What is needed –
For the data below, transcribe the part that opens with the line containing "LINE2 pin GND: 5V -> GND" and closes with the line containing "TFT1 pin CS: GP28 -> GP5", exactly and with no pictures.

Source records –
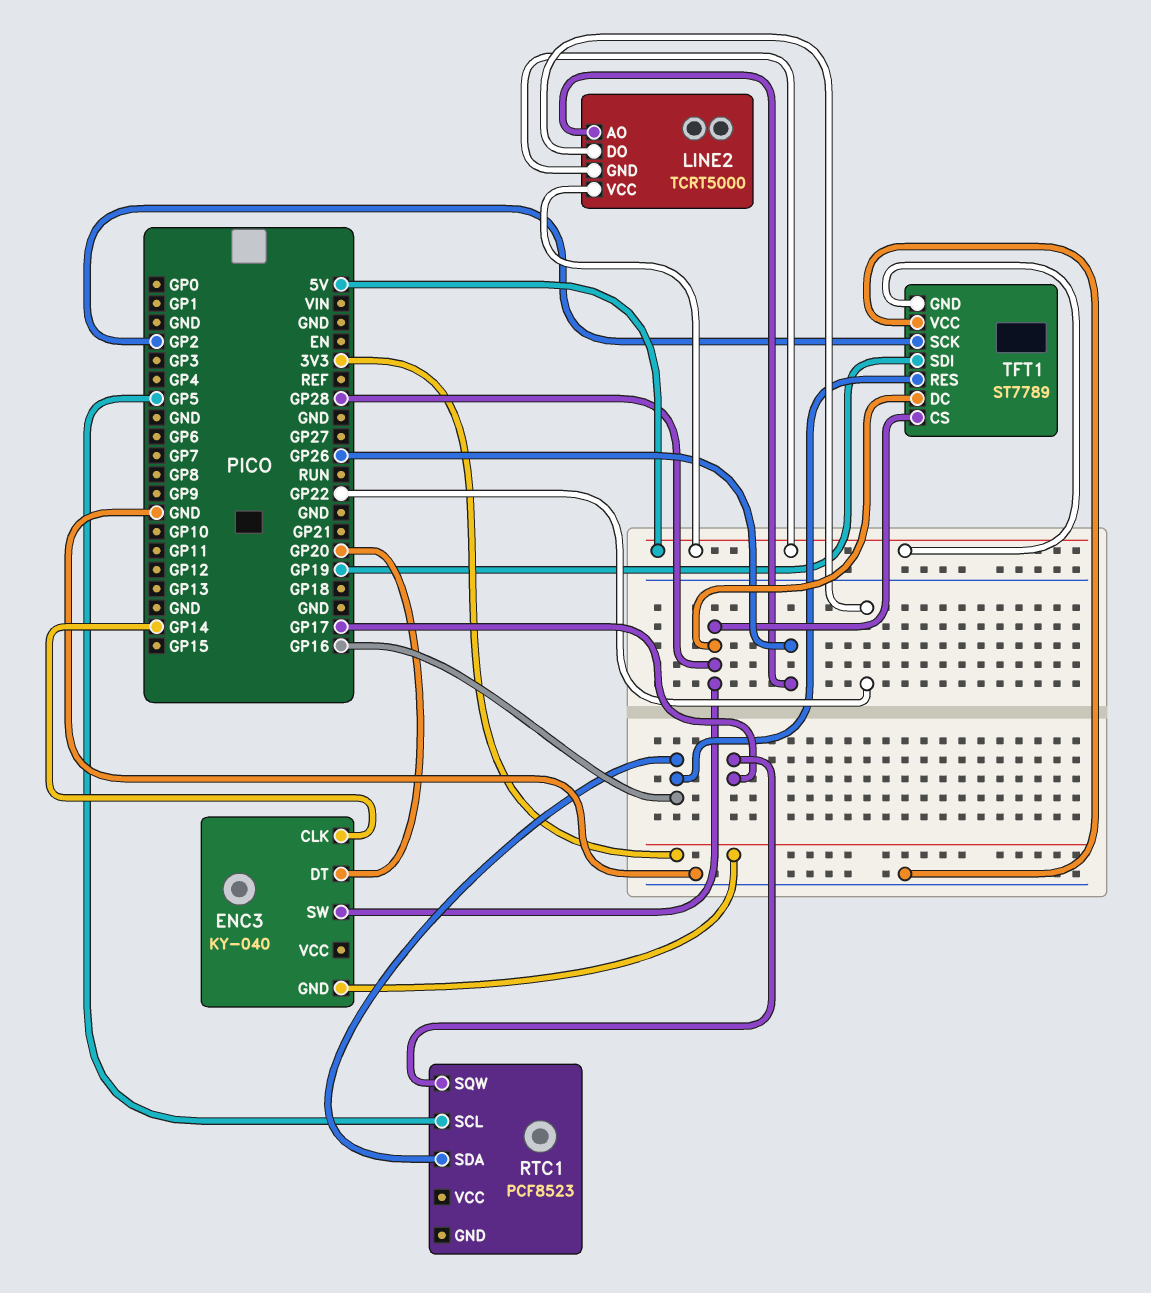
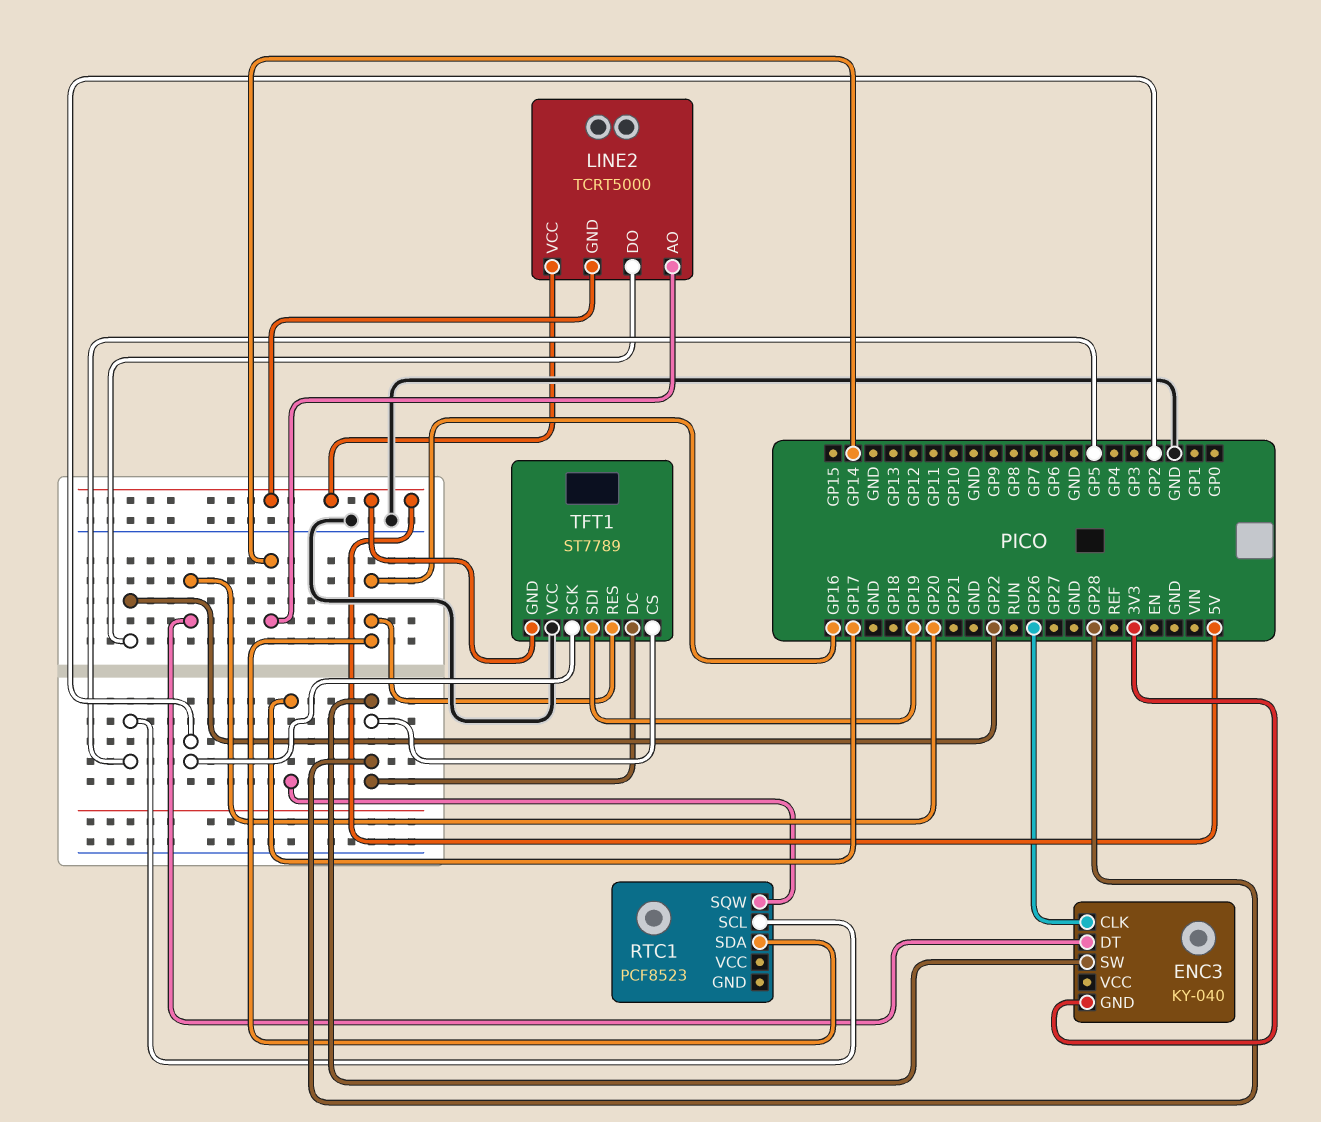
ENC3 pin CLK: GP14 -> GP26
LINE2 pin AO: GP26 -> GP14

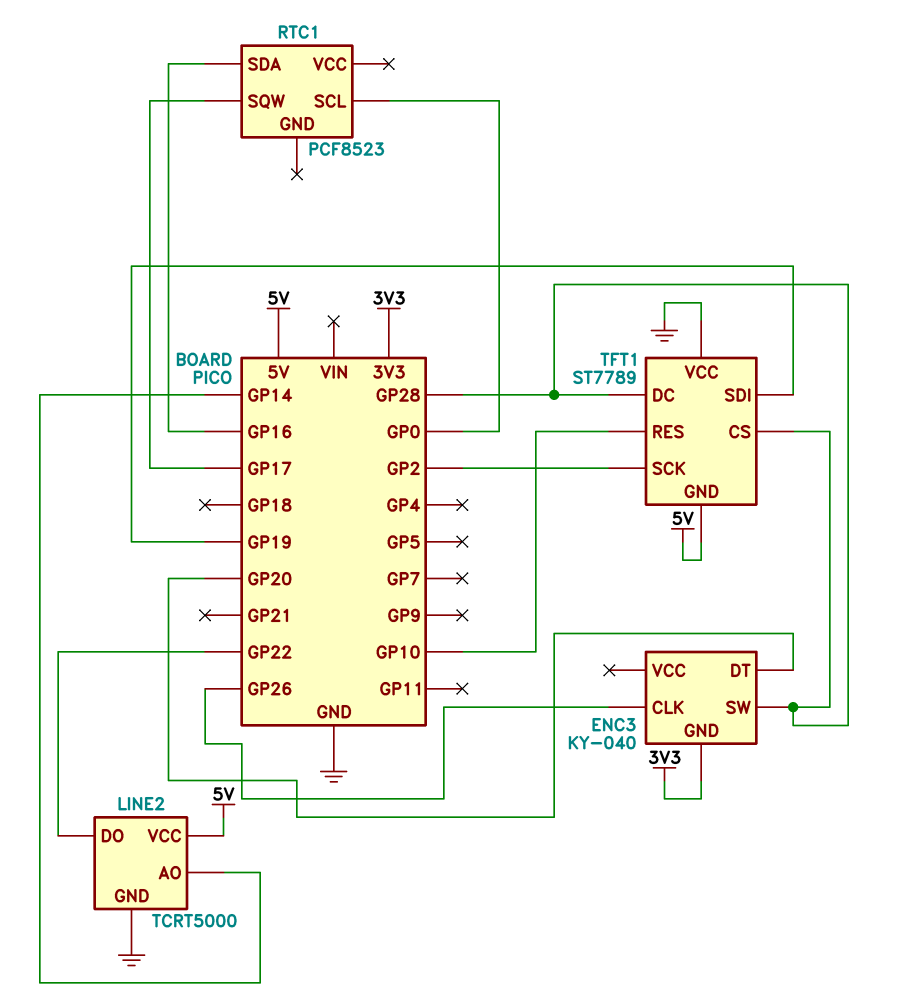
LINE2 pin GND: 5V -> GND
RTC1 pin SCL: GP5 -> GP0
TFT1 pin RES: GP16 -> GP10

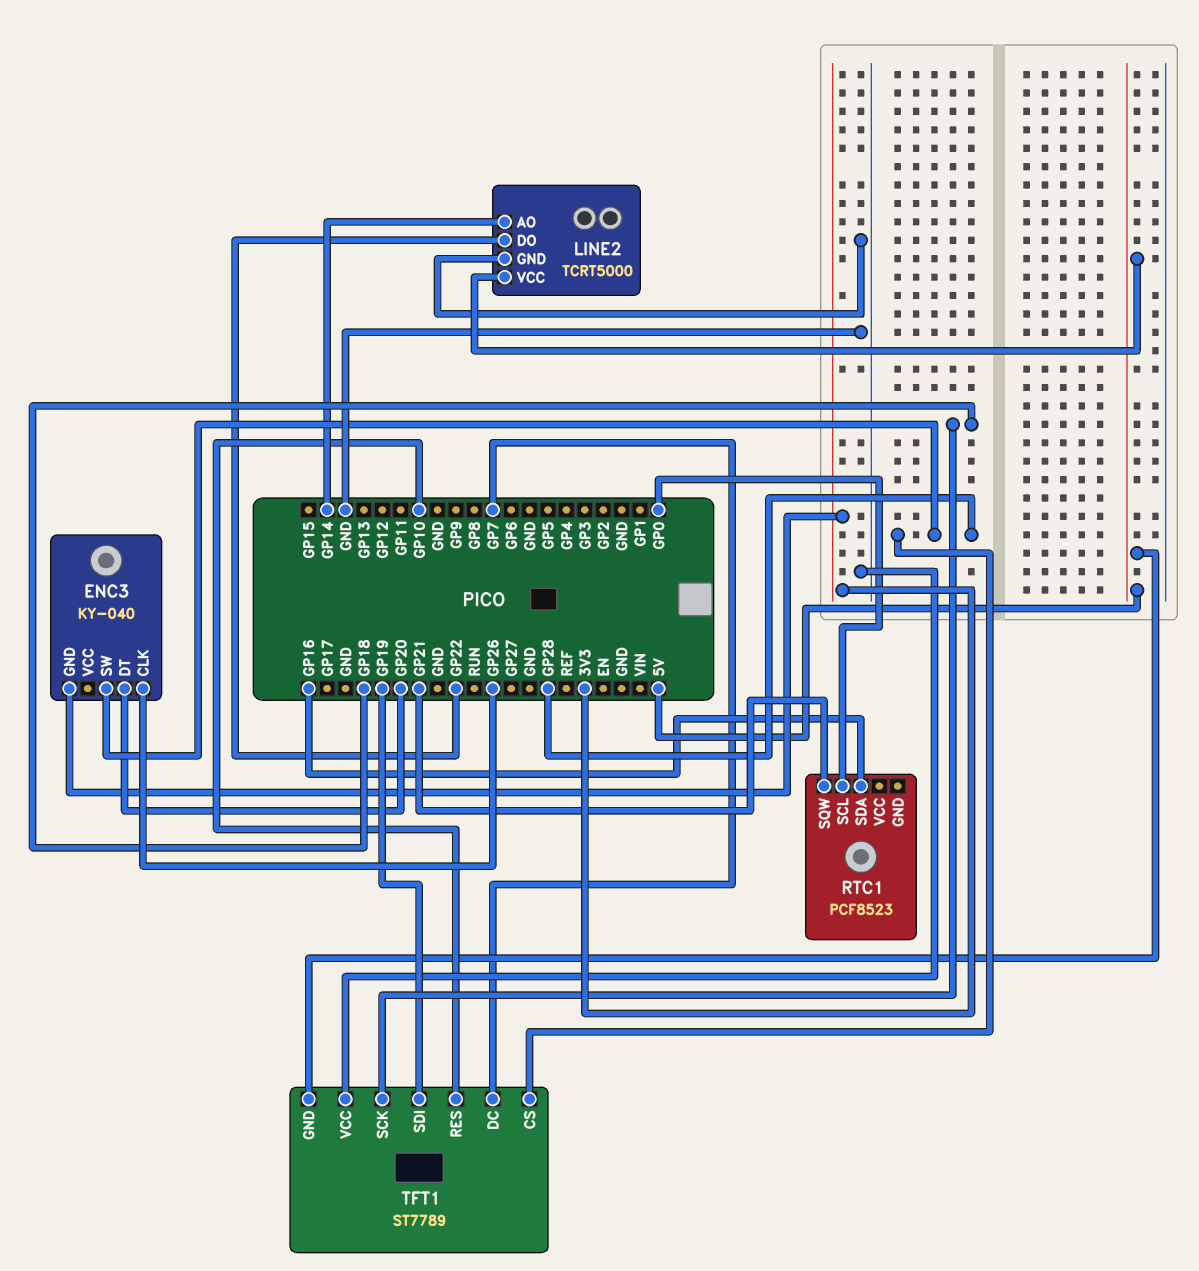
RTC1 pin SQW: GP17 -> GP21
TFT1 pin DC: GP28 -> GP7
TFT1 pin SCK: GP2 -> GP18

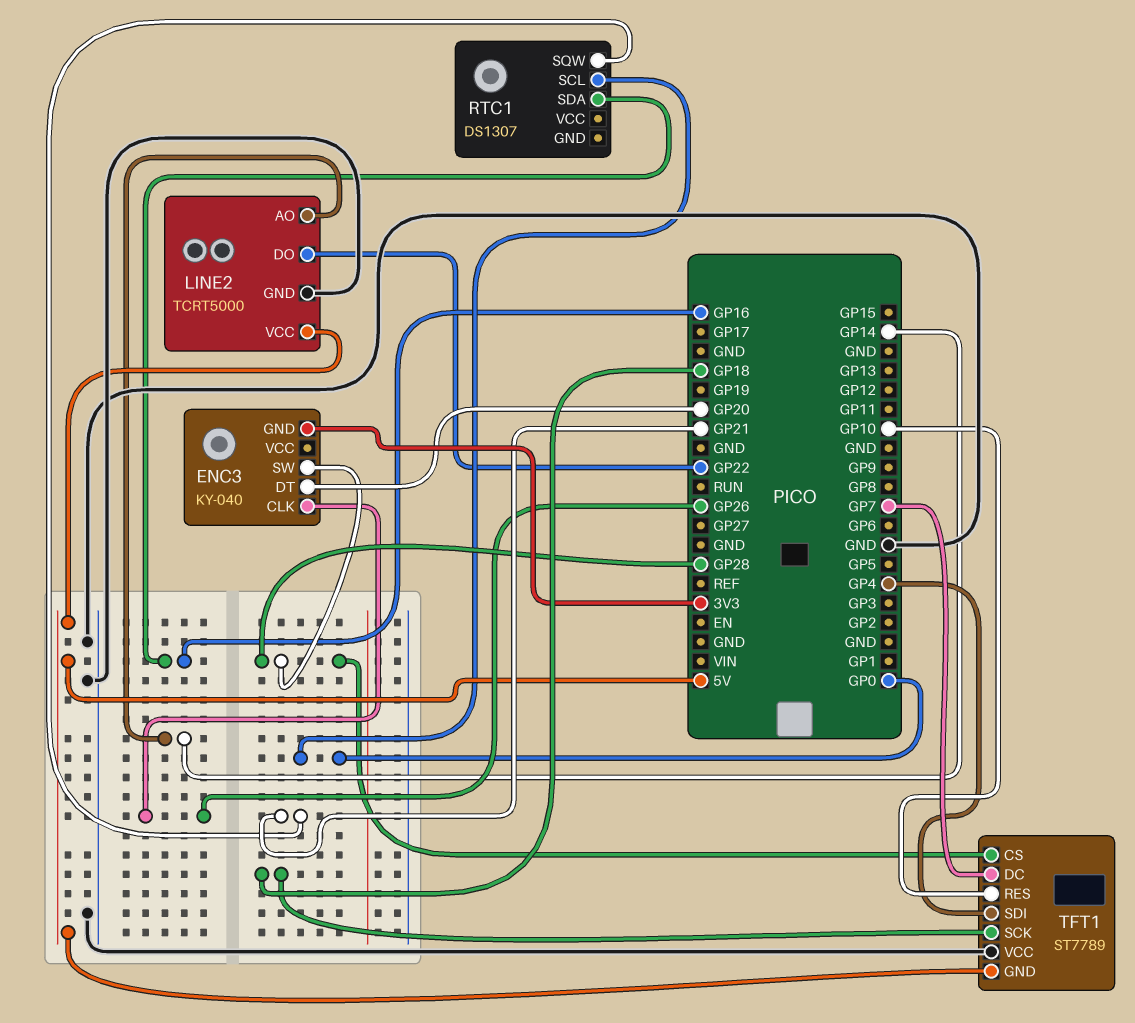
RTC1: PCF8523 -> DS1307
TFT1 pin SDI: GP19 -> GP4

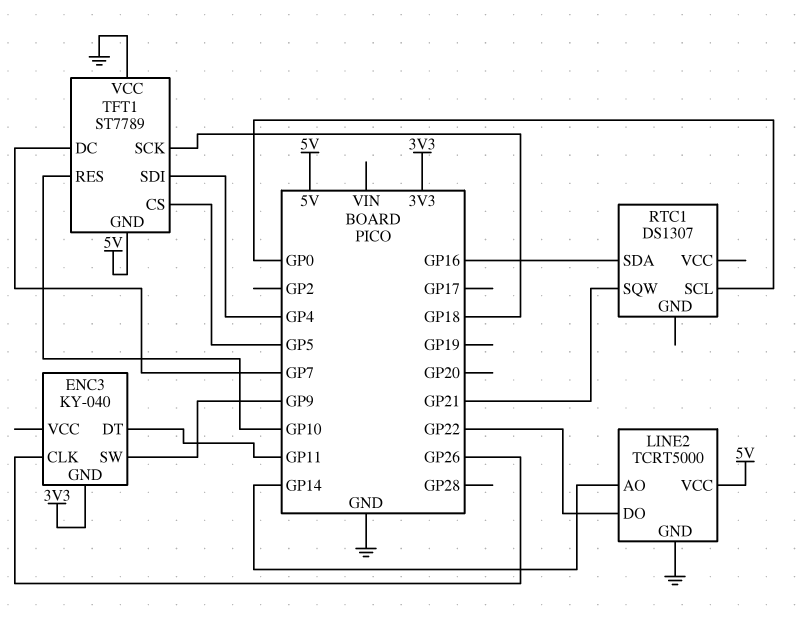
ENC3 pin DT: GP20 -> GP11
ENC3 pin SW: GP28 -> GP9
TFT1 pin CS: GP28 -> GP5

--

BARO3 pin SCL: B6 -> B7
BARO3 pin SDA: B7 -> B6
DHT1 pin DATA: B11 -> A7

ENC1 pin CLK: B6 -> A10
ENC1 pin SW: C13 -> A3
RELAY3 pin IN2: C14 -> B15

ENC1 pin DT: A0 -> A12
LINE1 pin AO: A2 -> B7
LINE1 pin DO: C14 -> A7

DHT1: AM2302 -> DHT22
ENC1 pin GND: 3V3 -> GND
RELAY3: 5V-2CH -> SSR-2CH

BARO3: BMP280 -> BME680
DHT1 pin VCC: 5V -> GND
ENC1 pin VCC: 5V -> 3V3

Reply –
LINE2 pin GND: 5V -> GND
RTC1 pin SCL: GP5 -> GP0
TFT1 pin RES: GP16 -> GP10

RTC1 pin SQW: GP17 -> GP21
TFT1 pin DC: GP28 -> GP7
TFT1 pin SCK: GP2 -> GP18

RTC1: PCF8523 -> DS1307
TFT1 pin SDI: GP19 -> GP4

ENC3 pin DT: GP20 -> GP11
ENC3 pin SW: GP28 -> GP9
TFT1 pin CS: GP28 -> GP5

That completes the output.